» **Work instructions**: Each entry is to be retyped without alteration, and no picture is to be included.

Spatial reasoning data

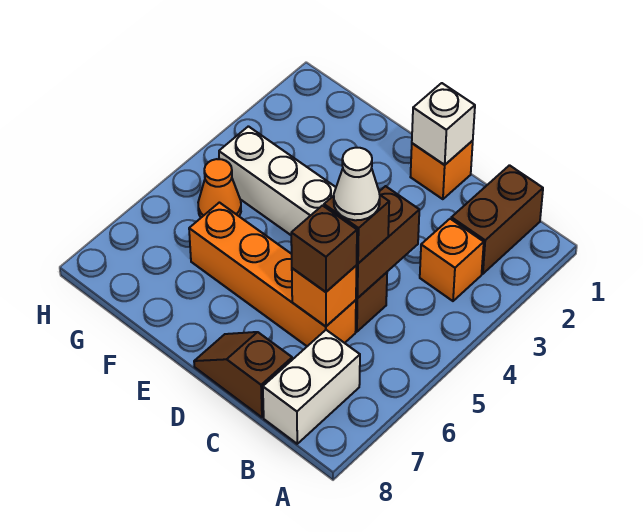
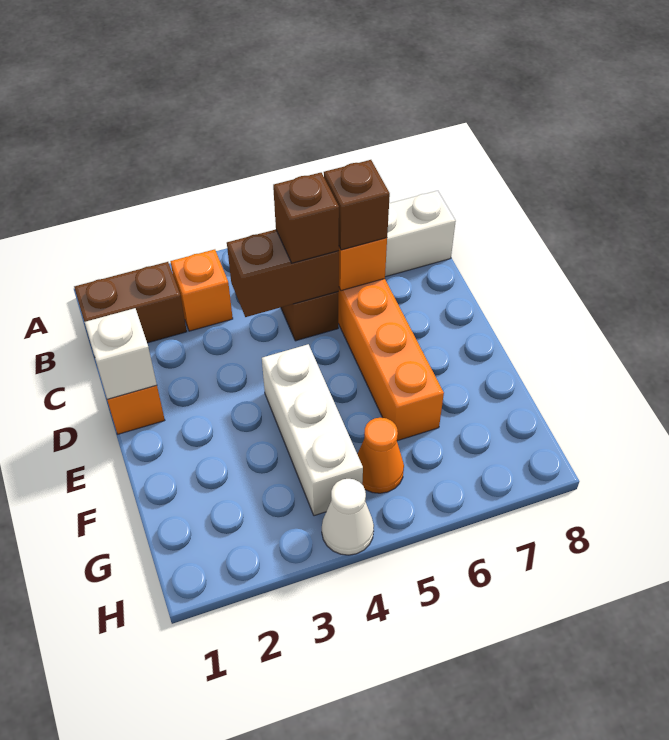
white cone C5 level 4 -> white cone H4 level 1
brown slope C8:D8 level 1 top C -> none

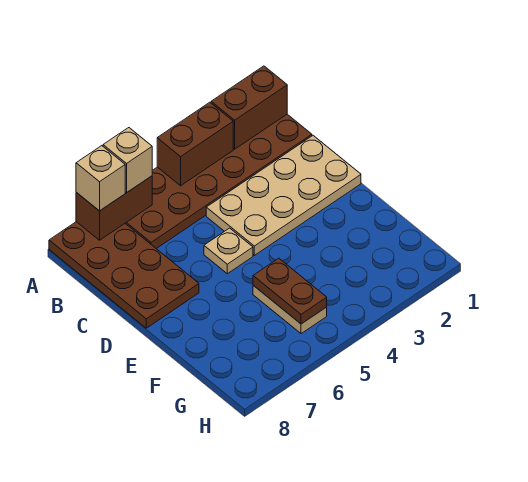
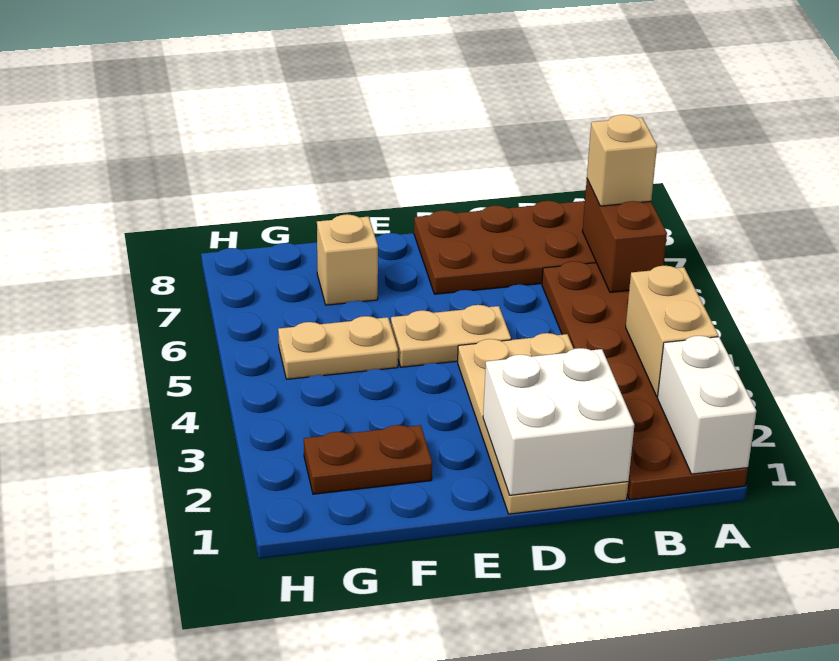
brown brick A1:A2 level 2 -> white brick A1:A2 level 2
brown brick A3:A4 level 2 -> tan brick A3:A4 level 2
tan brick A6 level 3 -> tan brick F7 level 1
none -> white brick C1:D2 level 2
tan plate D5 level 1 -> tan plate D5:E5 level 1
brown plate F5:G5 level 2 -> brown plate F2:G2 level 1

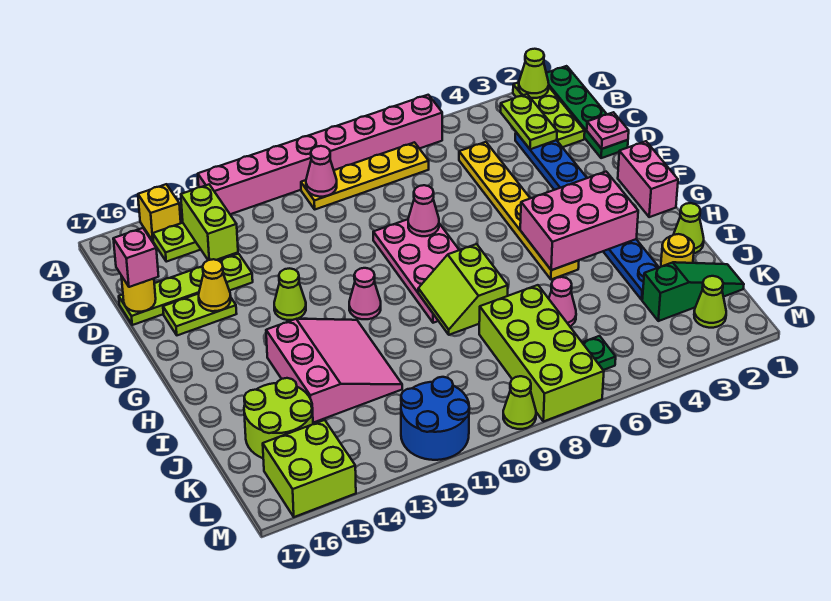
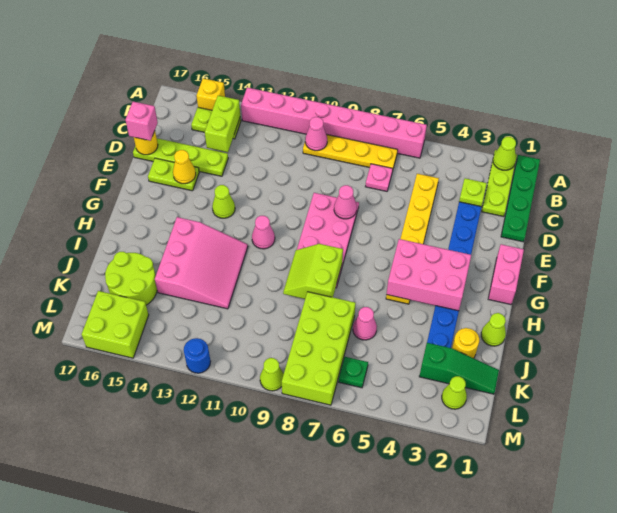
lime plate B3:C3 level 2 -> lime plate C3 level 2
pink plate D1 level 2 -> pink plate C7 level 1
blue round brick L11:M12 level 1 -> blue round brick M12 level 1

» **Your response**:
white cone C5 level 4 -> white cone H4 level 1
brown slope C8:D8 level 1 top C -> none

brown brick A1:A2 level 2 -> white brick A1:A2 level 2
brown brick A3:A4 level 2 -> tan brick A3:A4 level 2
tan brick A6 level 3 -> tan brick F7 level 1
none -> white brick C1:D2 level 2
tan plate D5 level 1 -> tan plate D5:E5 level 1
brown plate F5:G5 level 2 -> brown plate F2:G2 level 1

lime plate B3:C3 level 2 -> lime plate C3 level 2
pink plate D1 level 2 -> pink plate C7 level 1
blue round brick L11:M12 level 1 -> blue round brick M12 level 1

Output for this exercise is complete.